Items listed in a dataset
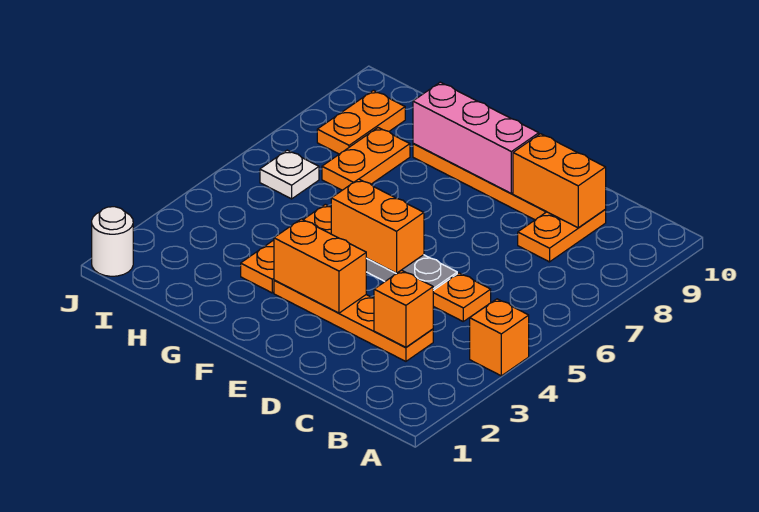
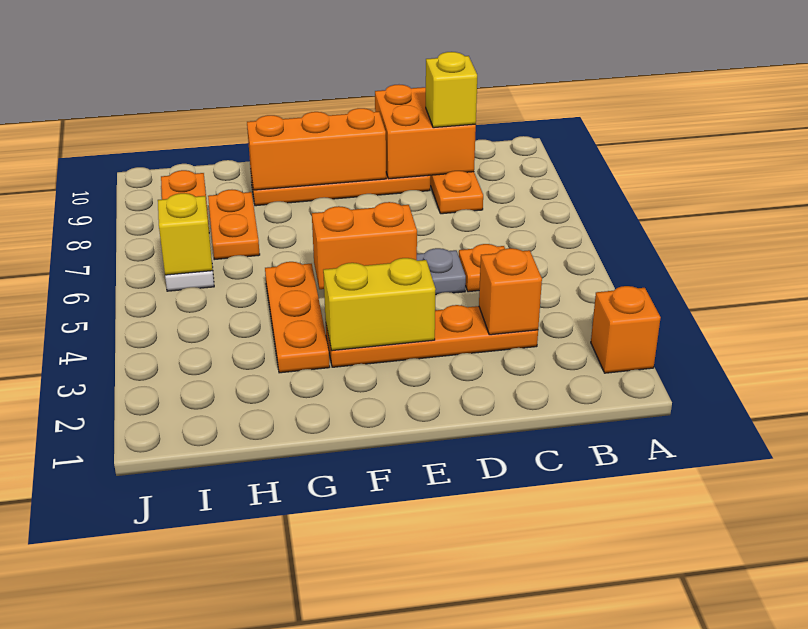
orange brick A4 level 1 -> orange brick A2 level 1
orange brick C9:D9 level 2 -> orange brick C9:D10 level 2
none -> yellow brick C9 level 3
orange brick E3:F3 level 2 -> yellow brick E3:F3 level 2
pink brick E9:G9 level 2 -> orange brick E9:G9 level 2
none -> yellow brick I6 level 2
white round brick J1 level 1 -> none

Assignment: What you return should consist solely of the lines from the one containing "pink brick E9:G9" through the end of the entries above, reproduced exactly.

Result of this task:
pink brick E9:G9 level 2 -> orange brick E9:G9 level 2
none -> yellow brick I6 level 2
white round brick J1 level 1 -> none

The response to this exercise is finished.